-------- Records for processing --------

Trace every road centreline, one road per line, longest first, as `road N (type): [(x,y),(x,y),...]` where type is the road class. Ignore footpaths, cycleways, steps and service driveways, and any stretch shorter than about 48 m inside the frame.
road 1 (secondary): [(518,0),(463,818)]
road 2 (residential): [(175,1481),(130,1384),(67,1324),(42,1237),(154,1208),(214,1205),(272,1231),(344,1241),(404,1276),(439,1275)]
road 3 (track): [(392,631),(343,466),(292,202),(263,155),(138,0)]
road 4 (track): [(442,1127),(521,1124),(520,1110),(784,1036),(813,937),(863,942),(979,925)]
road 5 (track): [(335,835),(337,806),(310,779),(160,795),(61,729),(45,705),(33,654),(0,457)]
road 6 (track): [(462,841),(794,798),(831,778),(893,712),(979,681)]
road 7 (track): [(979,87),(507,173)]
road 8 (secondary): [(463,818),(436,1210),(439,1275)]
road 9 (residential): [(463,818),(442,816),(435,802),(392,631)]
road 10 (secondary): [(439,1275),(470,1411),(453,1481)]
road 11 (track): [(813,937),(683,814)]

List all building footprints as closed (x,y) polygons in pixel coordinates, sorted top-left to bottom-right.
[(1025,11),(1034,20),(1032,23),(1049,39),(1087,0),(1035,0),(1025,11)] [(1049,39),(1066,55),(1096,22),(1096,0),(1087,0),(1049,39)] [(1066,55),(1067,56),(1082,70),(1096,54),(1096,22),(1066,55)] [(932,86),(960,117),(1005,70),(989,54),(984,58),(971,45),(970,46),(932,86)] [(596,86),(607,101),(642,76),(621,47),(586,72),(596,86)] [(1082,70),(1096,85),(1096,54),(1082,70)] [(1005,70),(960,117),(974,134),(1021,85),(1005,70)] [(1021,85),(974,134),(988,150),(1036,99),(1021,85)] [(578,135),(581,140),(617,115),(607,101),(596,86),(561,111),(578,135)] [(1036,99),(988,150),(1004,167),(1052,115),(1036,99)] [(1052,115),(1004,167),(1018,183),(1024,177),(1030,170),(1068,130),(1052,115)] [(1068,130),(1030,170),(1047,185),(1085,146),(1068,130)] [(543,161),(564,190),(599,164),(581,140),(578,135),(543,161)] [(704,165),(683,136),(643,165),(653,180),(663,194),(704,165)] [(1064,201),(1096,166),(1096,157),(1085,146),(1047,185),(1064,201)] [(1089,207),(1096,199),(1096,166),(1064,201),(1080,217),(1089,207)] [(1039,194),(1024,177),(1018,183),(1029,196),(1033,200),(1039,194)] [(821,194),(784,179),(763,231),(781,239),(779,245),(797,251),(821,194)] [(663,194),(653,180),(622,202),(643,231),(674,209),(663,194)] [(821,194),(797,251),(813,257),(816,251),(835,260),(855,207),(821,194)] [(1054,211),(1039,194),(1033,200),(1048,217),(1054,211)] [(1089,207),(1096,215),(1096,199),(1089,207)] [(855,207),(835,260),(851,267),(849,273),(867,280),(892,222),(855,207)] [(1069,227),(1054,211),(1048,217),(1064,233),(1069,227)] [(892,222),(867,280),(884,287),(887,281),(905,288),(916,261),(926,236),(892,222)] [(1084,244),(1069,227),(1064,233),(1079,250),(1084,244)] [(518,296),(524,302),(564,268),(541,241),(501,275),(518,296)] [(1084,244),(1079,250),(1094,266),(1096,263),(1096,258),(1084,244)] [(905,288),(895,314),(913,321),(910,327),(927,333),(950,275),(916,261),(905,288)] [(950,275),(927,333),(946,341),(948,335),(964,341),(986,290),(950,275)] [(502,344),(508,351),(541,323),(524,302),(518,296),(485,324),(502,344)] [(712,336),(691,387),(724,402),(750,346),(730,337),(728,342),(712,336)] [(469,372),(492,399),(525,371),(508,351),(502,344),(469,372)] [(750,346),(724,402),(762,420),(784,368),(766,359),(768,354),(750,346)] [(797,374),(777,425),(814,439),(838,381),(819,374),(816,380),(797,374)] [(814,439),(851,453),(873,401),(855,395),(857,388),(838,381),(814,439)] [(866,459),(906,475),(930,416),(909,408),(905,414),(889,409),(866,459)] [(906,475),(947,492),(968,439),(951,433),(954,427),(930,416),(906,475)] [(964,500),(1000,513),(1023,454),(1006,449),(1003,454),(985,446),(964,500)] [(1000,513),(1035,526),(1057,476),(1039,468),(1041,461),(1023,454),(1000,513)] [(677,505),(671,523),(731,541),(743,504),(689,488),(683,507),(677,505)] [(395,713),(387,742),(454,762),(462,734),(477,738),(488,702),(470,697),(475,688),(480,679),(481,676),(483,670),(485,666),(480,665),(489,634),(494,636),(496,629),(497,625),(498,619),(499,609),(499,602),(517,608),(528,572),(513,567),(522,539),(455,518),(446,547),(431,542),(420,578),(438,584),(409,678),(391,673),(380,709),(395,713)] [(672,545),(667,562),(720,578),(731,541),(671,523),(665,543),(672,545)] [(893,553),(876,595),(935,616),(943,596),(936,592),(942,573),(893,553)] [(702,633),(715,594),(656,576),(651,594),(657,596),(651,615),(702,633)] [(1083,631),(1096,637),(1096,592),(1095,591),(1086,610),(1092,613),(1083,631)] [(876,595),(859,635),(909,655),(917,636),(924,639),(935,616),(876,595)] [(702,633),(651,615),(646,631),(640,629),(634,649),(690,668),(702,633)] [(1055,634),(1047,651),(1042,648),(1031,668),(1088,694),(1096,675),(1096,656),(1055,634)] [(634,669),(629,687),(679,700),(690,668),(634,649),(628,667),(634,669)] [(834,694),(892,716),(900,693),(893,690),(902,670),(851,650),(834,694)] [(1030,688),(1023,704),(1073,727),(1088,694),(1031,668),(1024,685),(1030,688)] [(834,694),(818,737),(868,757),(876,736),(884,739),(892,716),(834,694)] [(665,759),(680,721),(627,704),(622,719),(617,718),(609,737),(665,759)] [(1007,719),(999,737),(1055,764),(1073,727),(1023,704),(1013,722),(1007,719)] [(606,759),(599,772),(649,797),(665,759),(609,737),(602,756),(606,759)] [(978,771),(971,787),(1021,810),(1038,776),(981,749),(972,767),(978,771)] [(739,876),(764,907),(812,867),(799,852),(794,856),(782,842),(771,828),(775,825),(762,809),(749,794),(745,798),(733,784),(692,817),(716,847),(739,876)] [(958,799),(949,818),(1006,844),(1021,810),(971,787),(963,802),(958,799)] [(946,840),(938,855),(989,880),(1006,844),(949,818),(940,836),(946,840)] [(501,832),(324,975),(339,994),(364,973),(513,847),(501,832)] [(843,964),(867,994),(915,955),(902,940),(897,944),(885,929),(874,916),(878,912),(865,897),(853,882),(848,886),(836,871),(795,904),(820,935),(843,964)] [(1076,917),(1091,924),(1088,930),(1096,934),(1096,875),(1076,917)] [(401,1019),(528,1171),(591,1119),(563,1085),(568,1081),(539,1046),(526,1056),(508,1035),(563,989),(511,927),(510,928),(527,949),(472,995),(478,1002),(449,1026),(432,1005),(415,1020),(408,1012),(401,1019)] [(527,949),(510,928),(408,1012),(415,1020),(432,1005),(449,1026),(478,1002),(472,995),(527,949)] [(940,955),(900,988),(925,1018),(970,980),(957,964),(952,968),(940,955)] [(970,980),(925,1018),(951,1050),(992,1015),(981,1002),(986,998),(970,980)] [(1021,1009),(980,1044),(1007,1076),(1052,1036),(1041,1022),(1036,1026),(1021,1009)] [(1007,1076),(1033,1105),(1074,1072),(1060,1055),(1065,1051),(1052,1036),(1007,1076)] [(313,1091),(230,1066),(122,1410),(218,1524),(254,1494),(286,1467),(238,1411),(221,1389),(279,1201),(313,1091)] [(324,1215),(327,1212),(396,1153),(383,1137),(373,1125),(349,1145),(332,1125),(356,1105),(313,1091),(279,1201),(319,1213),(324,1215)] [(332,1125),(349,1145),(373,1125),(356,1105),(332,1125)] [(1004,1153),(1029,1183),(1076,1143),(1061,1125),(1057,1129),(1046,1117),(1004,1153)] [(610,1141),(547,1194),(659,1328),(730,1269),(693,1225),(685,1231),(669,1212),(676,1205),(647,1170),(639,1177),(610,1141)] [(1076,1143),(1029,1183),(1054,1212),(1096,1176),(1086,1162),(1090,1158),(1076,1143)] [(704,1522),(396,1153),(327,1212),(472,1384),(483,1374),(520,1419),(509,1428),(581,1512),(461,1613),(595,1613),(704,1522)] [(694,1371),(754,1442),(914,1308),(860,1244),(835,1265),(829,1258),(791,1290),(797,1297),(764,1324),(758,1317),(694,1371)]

--------

A line counts if it contains the string "track"; report how many lines in the material do, giving only the number.

§ Output of the task:
6